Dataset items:
☆ ☆ ☆
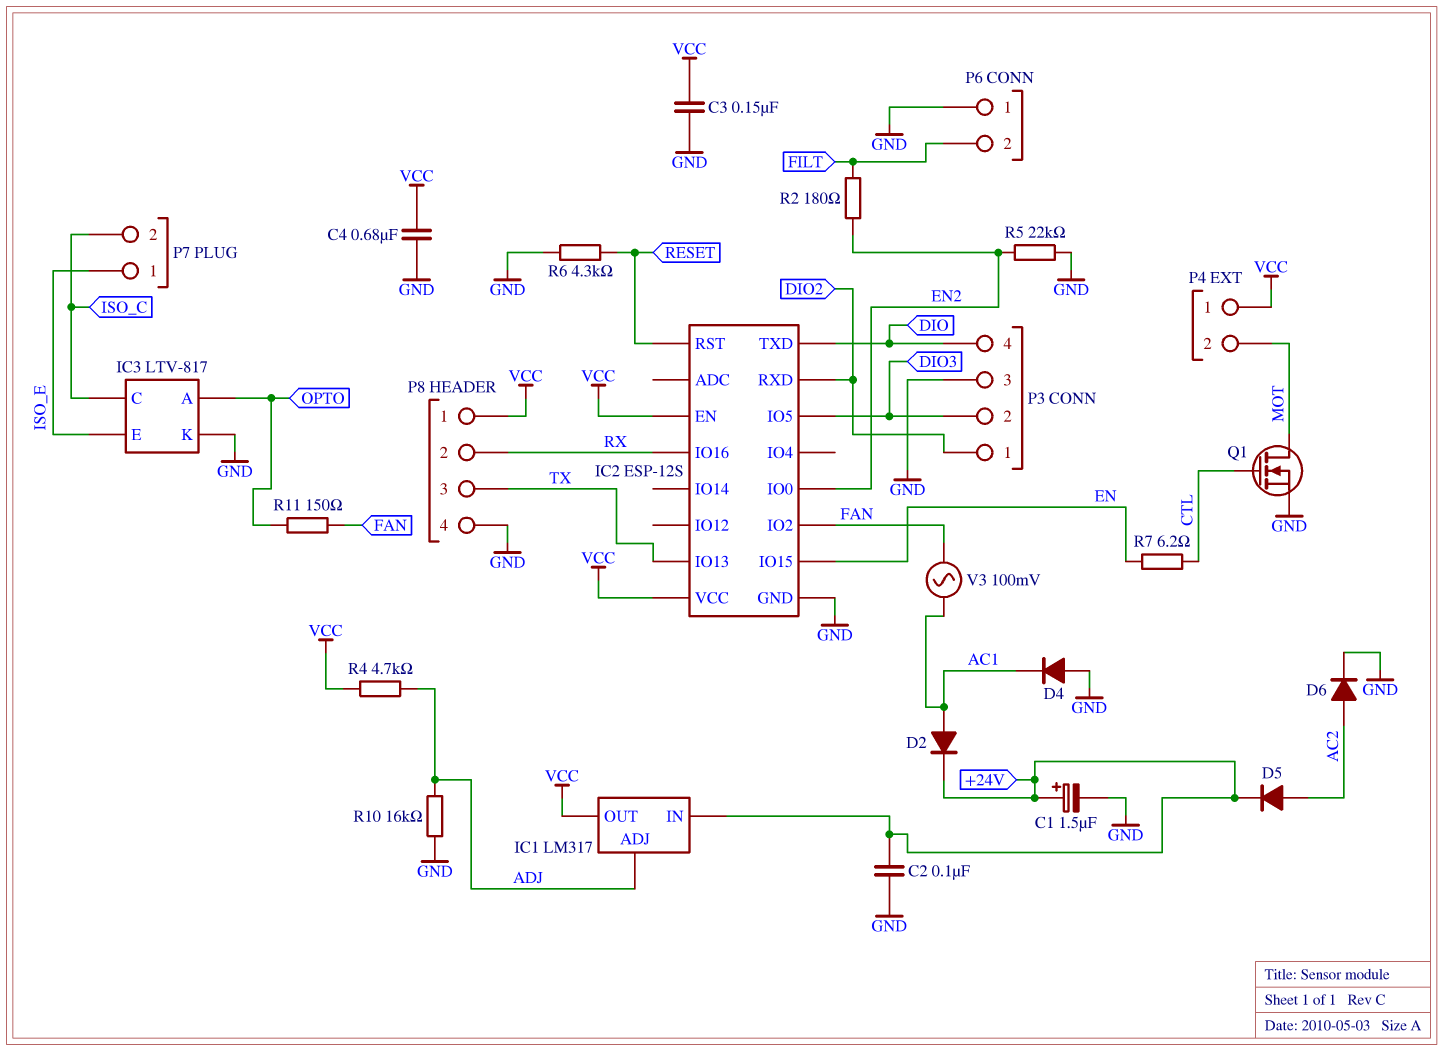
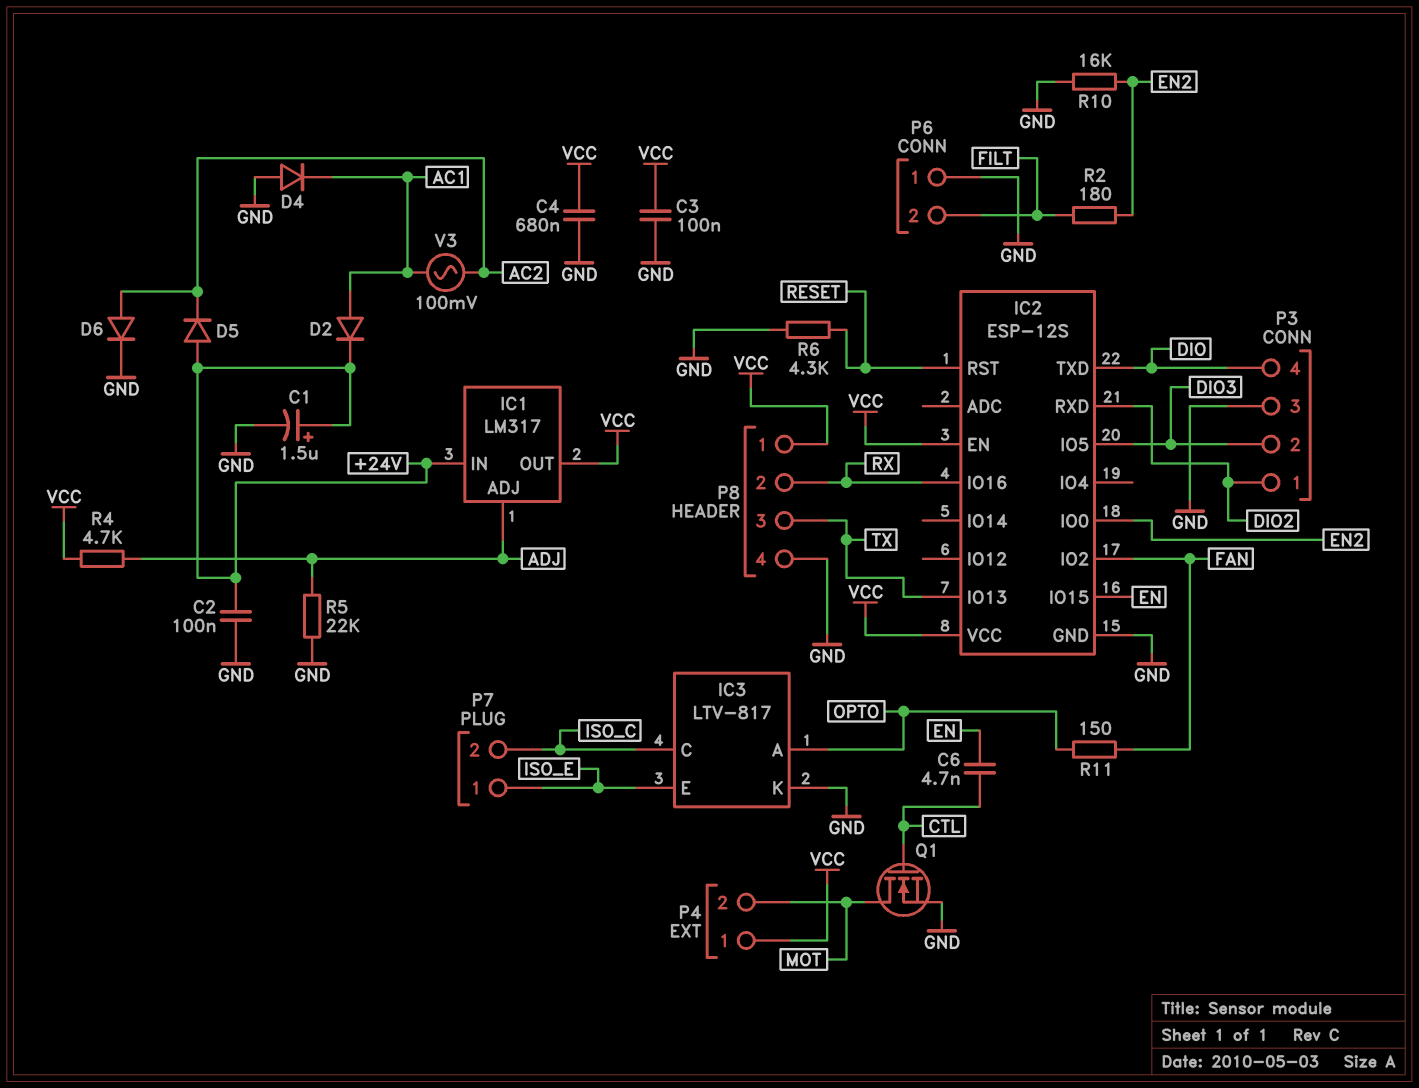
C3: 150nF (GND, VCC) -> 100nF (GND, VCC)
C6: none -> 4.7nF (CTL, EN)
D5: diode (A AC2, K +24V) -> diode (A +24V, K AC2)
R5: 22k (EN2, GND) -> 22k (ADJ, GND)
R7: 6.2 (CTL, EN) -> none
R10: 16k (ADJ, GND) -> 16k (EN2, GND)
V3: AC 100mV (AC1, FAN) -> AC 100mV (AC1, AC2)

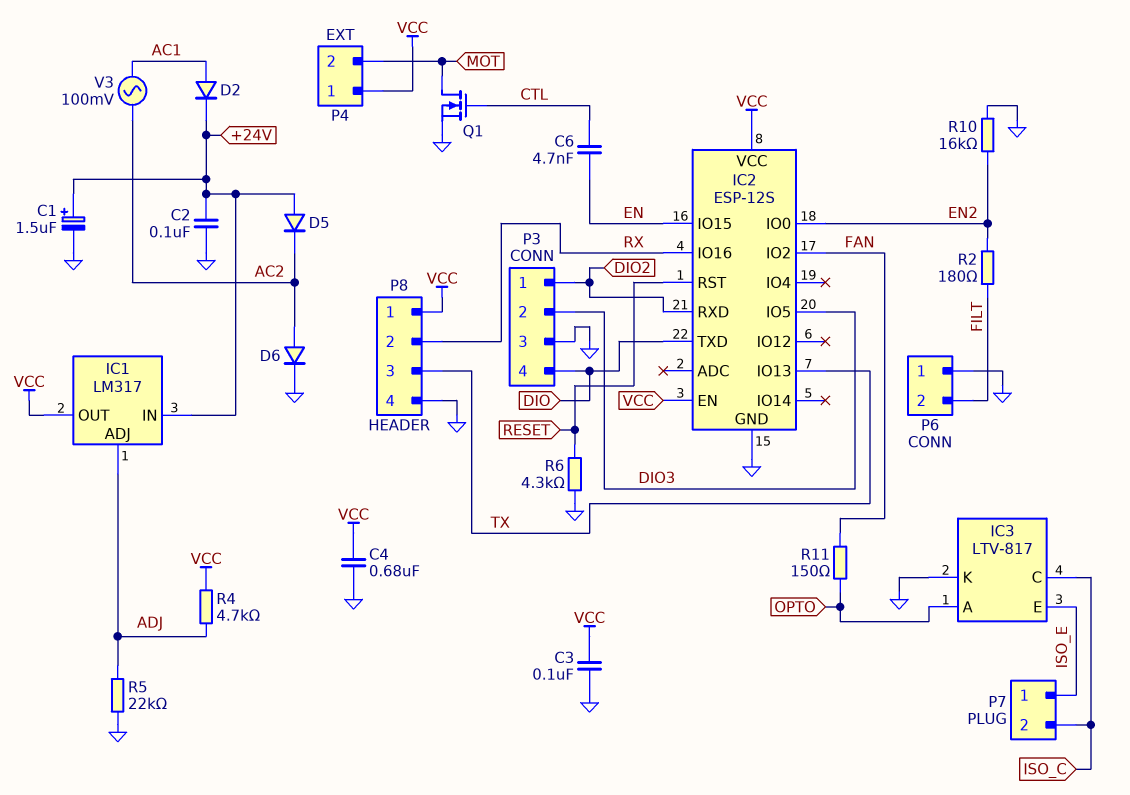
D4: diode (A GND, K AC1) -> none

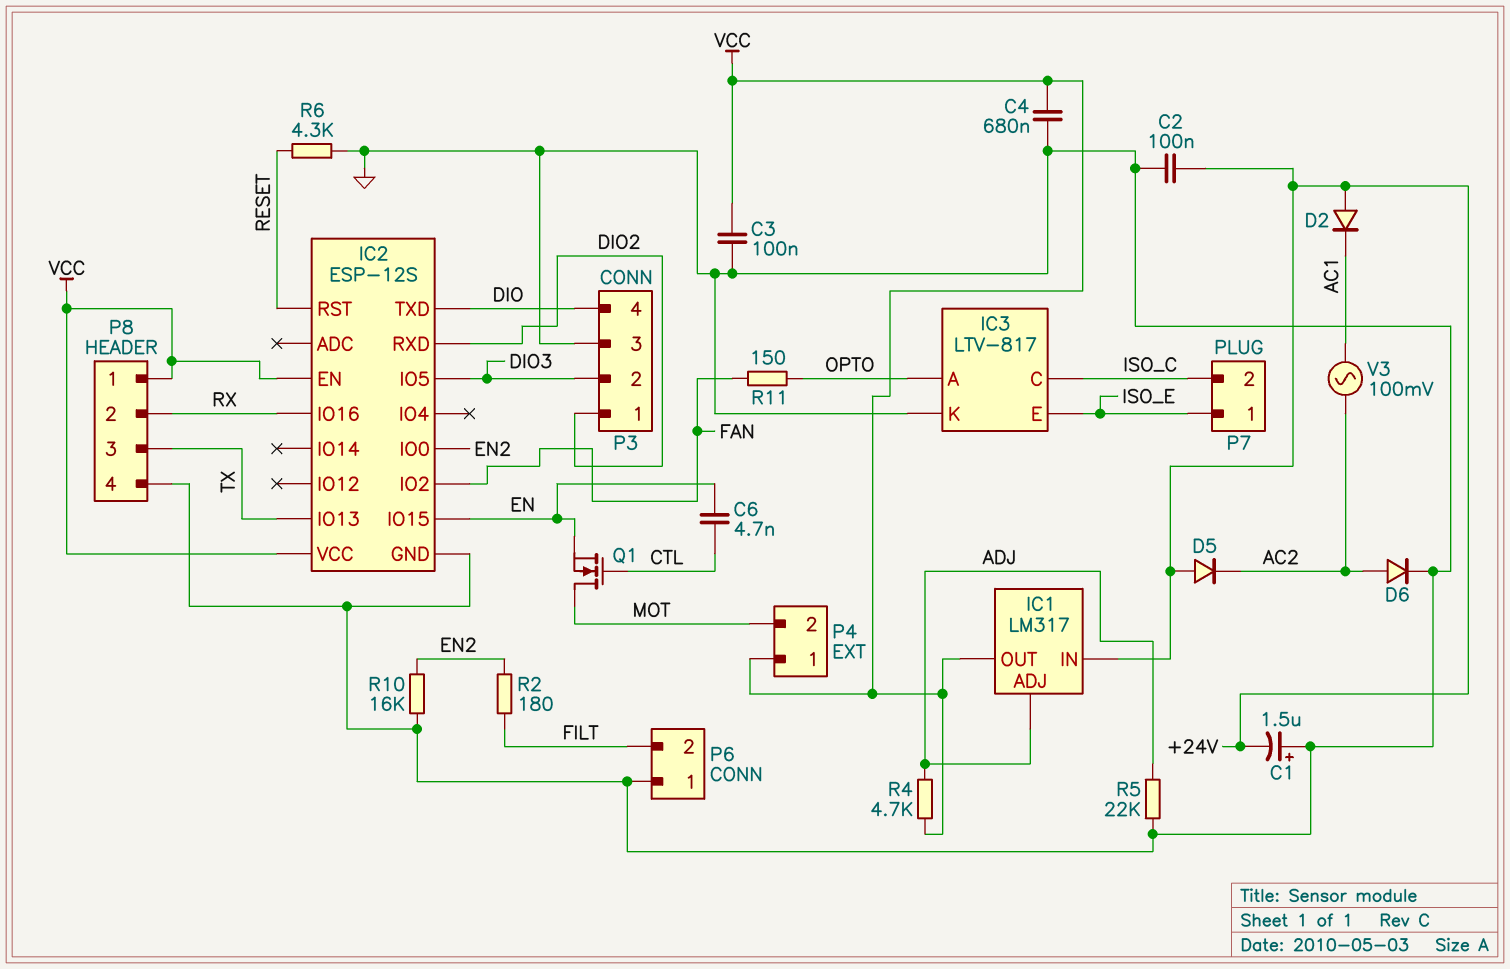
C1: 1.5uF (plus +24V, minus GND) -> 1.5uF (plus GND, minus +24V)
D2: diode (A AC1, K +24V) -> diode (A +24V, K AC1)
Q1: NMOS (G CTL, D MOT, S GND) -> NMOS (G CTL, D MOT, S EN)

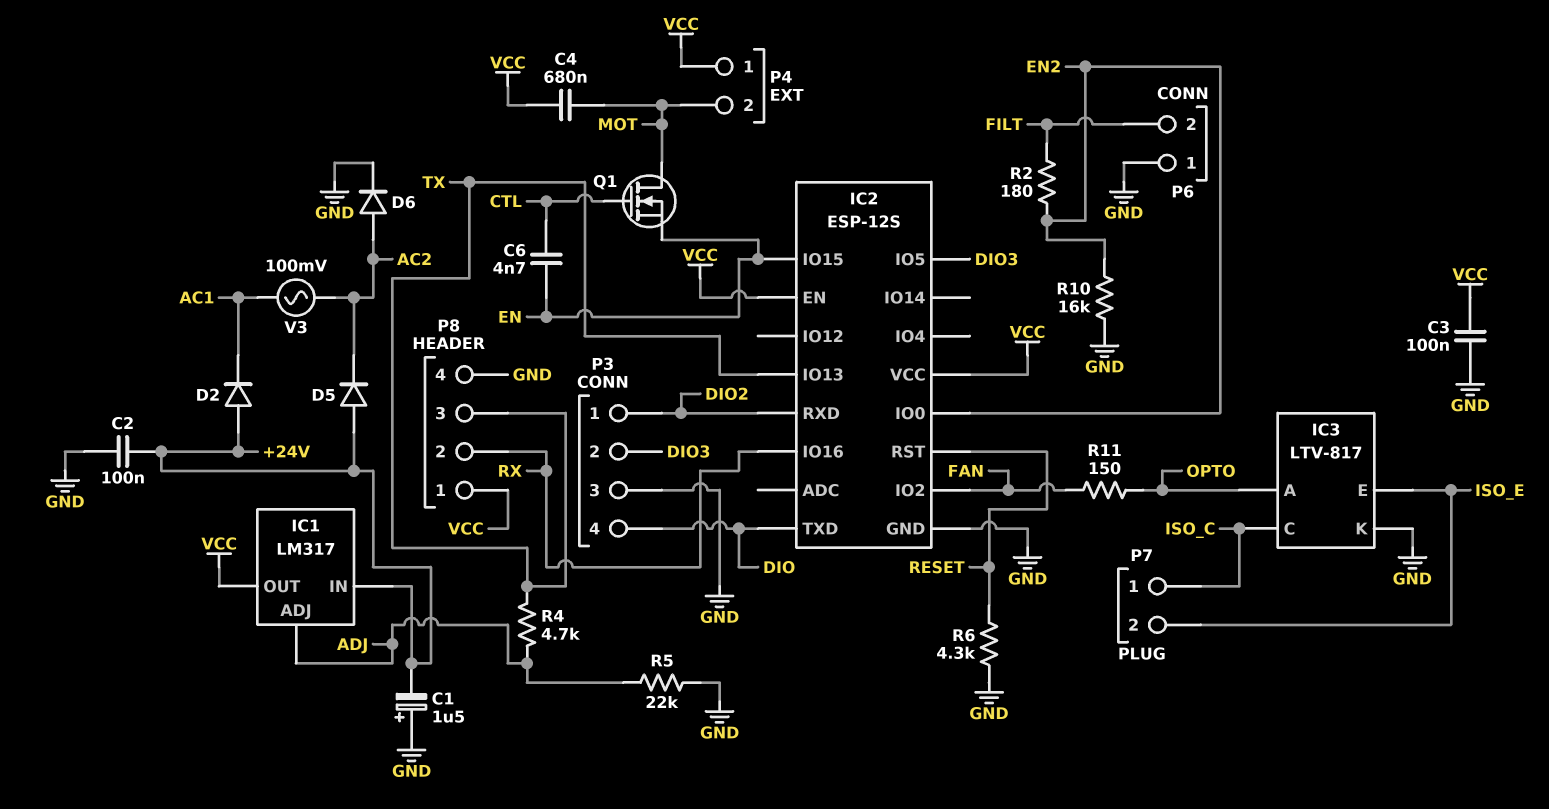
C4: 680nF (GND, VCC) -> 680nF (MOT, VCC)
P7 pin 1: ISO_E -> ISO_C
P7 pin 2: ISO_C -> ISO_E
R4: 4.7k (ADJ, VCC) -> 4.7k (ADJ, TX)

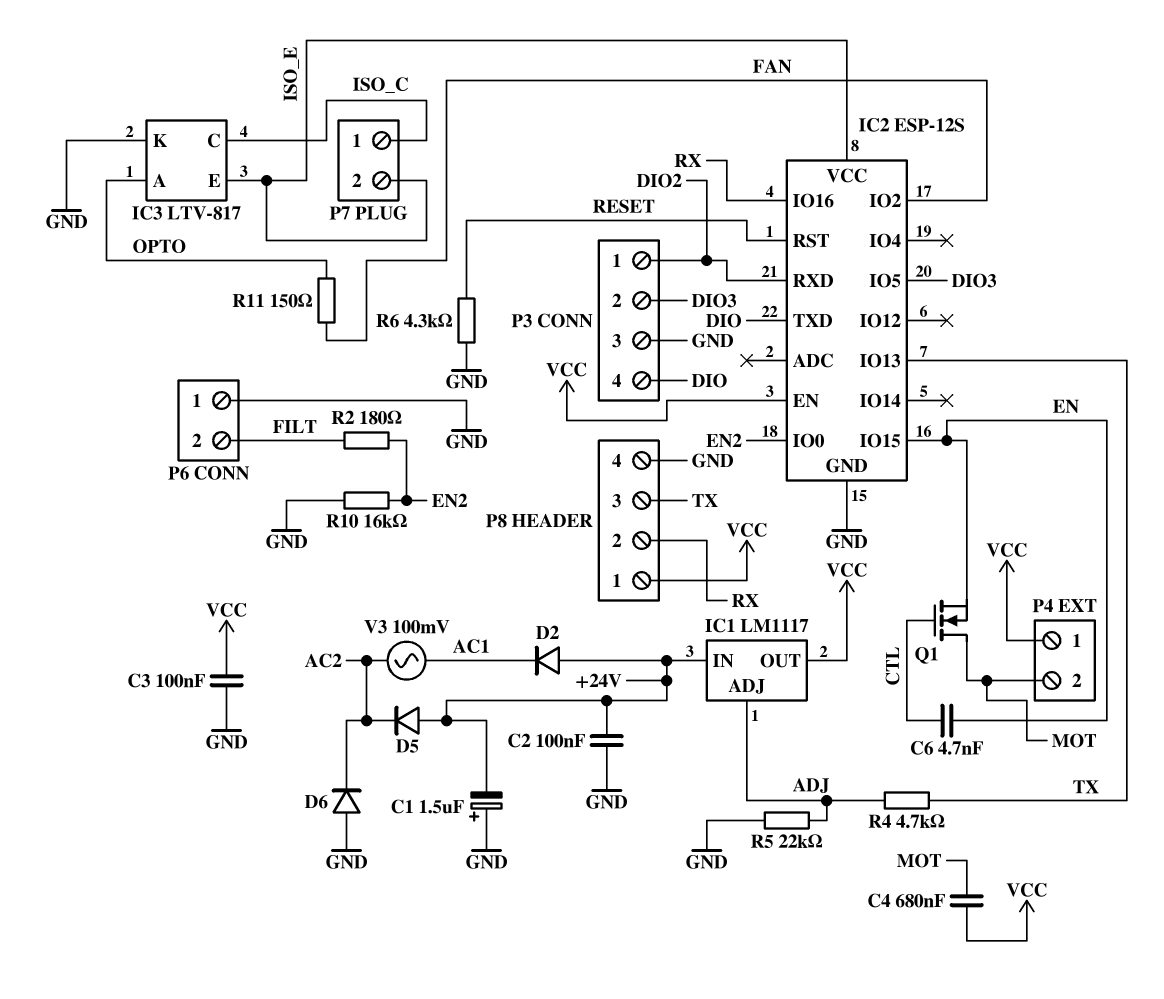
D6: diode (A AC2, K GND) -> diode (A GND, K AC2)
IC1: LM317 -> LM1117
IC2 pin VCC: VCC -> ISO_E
☆ ☆ ☆
Aim of the task: For this exercise, retype the data above exactly and skip every image.

Written solution:
C3: 150nF (GND, VCC) -> 100nF (GND, VCC)
C6: none -> 4.7nF (CTL, EN)
D5: diode (A AC2, K +24V) -> diode (A +24V, K AC2)
R5: 22k (EN2, GND) -> 22k (ADJ, GND)
R7: 6.2 (CTL, EN) -> none
R10: 16k (ADJ, GND) -> 16k (EN2, GND)
V3: AC 100mV (AC1, FAN) -> AC 100mV (AC1, AC2)

D4: diode (A GND, K AC1) -> none

C1: 1.5uF (plus +24V, minus GND) -> 1.5uF (plus GND, minus +24V)
D2: diode (A AC1, K +24V) -> diode (A +24V, K AC1)
Q1: NMOS (G CTL, D MOT, S GND) -> NMOS (G CTL, D MOT, S EN)

C4: 680nF (GND, VCC) -> 680nF (MOT, VCC)
P7 pin 1: ISO_E -> ISO_C
P7 pin 2: ISO_C -> ISO_E
R4: 4.7k (ADJ, VCC) -> 4.7k (ADJ, TX)

D6: diode (A AC2, K GND) -> diode (A GND, K AC2)
IC1: LM317 -> LM1117
IC2 pin VCC: VCC -> ISO_E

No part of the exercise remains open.